• **Dataset section**
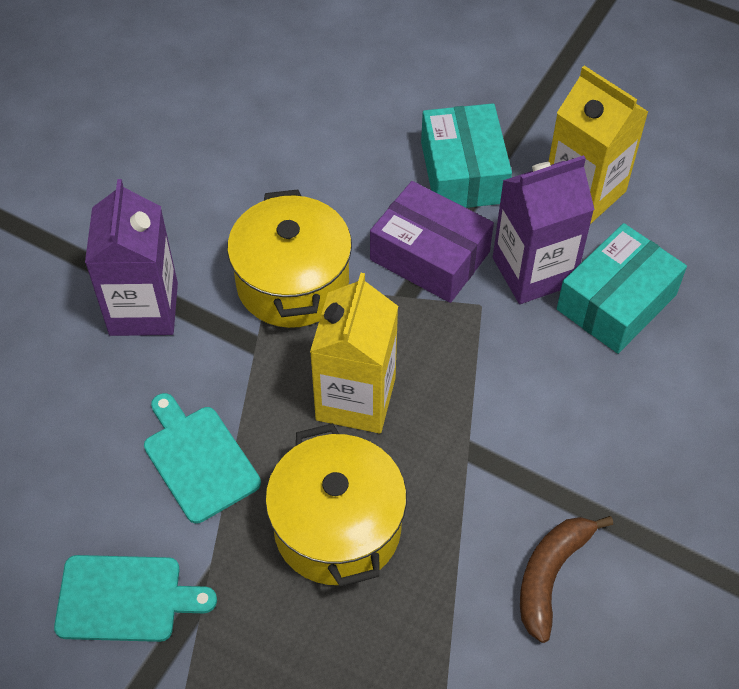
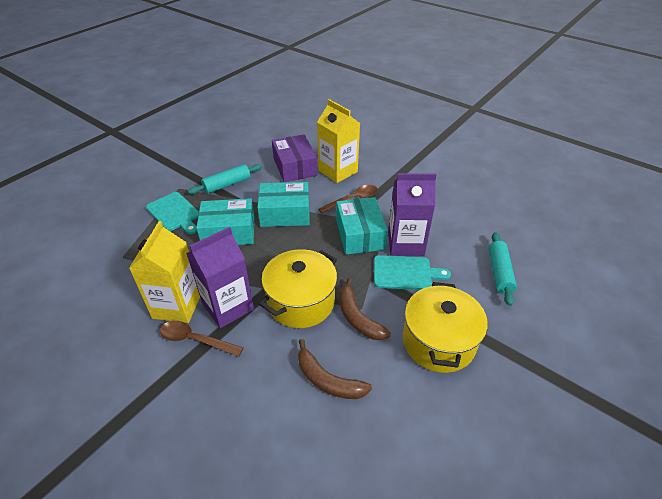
brown banana: 1 -> 2
brown spoon: 0 -> 2
turquoise box: 2 -> 3
turquoise rolling pin: 0 -> 2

• **Your objective**
Say how many lines of the data include the word "turquoise". Respond with the number alone.

• **Exercise output**
2